*What to produce*:
A single figure is required: the number of lines in the data below that hold the word "calculator".

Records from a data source
####################

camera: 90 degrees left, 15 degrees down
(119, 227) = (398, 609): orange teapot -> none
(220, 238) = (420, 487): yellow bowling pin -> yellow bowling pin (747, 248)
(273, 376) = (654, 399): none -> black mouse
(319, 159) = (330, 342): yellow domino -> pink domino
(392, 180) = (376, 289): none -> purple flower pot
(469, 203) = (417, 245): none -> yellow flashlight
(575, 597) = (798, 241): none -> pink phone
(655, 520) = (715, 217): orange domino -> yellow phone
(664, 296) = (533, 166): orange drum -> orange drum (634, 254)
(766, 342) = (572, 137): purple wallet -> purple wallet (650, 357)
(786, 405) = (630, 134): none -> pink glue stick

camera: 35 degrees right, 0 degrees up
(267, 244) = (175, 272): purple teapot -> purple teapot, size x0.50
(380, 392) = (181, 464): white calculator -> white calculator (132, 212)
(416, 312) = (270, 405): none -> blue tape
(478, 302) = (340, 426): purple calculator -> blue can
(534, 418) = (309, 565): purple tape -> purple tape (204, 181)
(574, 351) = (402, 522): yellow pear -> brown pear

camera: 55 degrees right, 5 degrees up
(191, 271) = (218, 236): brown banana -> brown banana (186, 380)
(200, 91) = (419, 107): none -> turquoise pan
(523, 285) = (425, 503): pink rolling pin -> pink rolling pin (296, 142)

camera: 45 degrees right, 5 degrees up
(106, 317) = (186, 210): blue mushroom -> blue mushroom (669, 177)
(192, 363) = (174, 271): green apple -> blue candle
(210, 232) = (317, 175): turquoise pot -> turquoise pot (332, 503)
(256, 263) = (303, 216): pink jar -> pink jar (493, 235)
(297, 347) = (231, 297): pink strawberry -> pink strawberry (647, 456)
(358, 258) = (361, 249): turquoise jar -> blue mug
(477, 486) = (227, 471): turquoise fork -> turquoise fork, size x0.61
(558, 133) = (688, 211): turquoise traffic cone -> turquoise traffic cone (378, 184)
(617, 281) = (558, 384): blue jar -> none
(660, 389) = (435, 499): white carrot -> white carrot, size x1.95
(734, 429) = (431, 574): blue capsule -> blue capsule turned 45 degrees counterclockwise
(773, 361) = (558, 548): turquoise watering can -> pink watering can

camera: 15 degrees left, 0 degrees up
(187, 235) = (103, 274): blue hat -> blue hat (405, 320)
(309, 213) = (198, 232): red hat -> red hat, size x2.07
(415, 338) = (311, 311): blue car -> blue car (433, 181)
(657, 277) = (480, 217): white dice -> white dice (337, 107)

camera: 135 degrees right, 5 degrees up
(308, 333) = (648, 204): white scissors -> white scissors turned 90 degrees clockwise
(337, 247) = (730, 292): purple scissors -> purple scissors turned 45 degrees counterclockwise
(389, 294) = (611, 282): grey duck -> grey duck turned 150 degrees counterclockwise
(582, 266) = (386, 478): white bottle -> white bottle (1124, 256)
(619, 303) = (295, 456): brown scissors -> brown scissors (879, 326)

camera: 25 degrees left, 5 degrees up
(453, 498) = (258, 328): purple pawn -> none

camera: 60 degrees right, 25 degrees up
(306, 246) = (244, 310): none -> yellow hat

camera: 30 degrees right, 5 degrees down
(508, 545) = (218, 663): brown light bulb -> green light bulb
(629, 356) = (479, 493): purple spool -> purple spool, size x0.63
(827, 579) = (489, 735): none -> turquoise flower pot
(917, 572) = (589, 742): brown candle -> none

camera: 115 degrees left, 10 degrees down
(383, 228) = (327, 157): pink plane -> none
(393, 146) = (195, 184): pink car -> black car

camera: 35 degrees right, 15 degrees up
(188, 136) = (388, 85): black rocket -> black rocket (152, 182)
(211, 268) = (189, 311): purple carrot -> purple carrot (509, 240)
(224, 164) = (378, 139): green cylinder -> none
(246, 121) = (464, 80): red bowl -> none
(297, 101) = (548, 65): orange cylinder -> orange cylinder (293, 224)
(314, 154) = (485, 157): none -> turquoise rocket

####################

*Expected answer*:
2